__WORK ITEM__: Work out how many lines of the material below mention the word "turned"; reply with the number only.

__AVAILABLE DATA__:
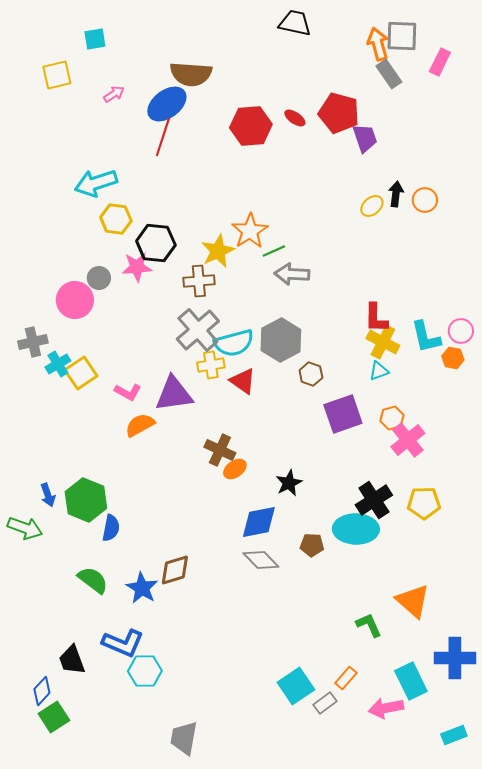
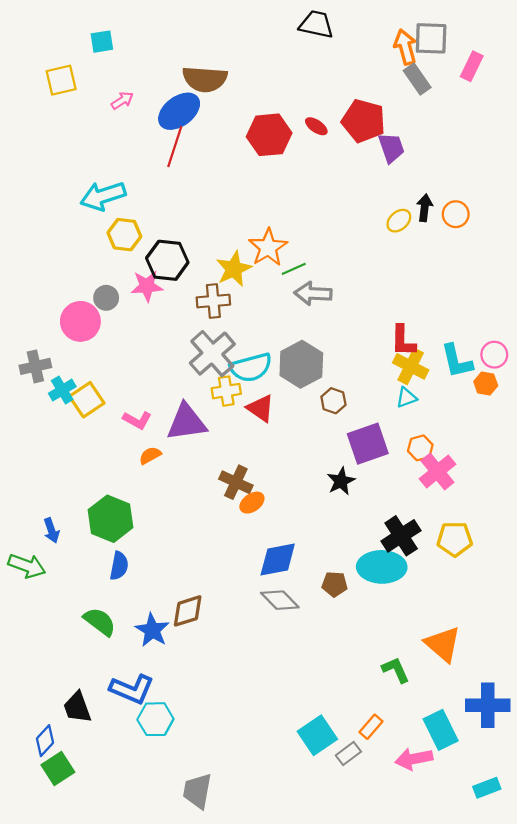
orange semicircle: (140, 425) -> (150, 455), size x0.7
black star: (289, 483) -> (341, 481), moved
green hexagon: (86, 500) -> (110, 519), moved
* * *
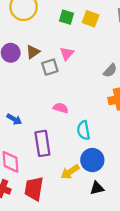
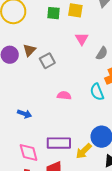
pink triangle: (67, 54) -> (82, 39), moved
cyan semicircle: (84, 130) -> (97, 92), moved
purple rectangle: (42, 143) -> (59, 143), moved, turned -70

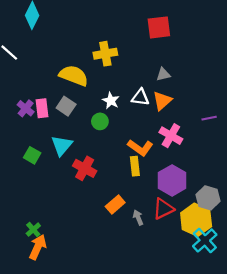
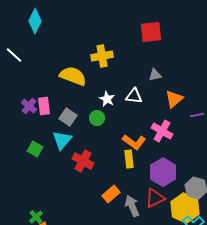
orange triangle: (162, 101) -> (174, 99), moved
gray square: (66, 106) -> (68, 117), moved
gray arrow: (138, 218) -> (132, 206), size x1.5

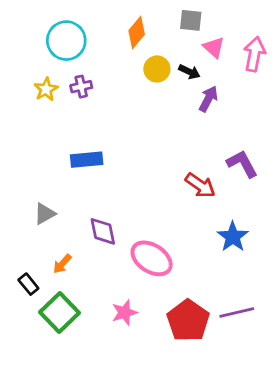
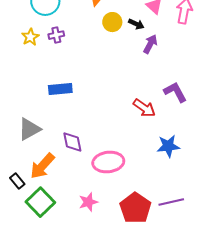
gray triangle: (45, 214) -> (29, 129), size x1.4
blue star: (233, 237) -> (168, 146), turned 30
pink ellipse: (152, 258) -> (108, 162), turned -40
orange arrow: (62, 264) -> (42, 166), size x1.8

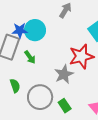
--
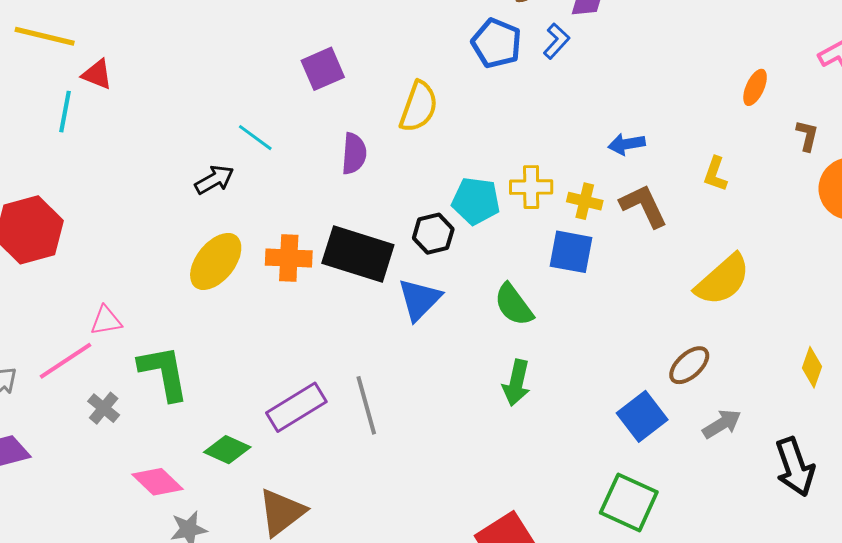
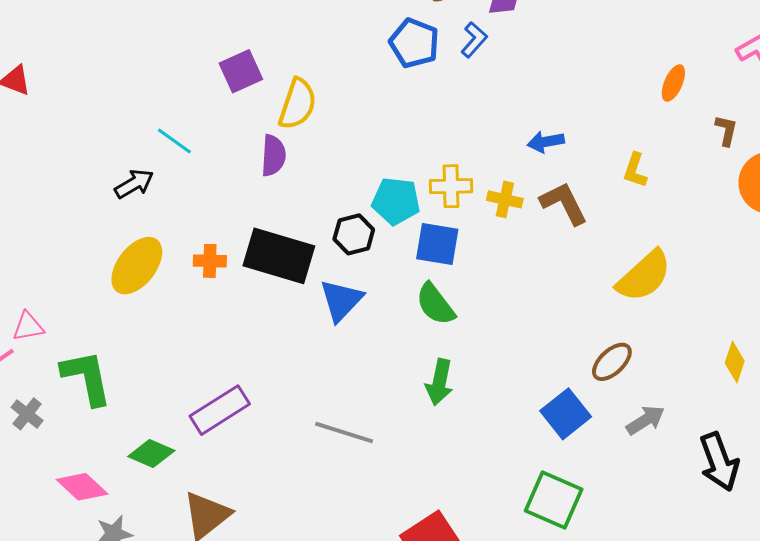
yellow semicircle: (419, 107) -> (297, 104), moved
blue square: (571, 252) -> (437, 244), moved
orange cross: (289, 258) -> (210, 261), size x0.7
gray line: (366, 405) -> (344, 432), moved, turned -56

__RESULT OF THIS EXERCISE__: 4